_What to produce:_
Give back exactly the lines of the material below that start at the line containing "yellow cone C11 level 2 -> none" and end at the line containing "cyan plate E7:E8", and no others.

*** Information provided

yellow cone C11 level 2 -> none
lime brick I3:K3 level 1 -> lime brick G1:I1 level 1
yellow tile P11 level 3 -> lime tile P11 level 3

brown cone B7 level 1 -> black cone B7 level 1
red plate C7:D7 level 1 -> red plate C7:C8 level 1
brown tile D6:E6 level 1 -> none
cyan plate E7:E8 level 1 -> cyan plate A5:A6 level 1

******
*** Information provided

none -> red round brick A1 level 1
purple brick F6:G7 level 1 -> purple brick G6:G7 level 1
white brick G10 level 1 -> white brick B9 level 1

******

_Solution:_
yellow cone C11 level 2 -> none
lime brick I3:K3 level 1 -> lime brick G1:I1 level 1
yellow tile P11 level 3 -> lime tile P11 level 3

brown cone B7 level 1 -> black cone B7 level 1
red plate C7:D7 level 1 -> red plate C7:C8 level 1
brown tile D6:E6 level 1 -> none
cyan plate E7:E8 level 1 -> cyan plate A5:A6 level 1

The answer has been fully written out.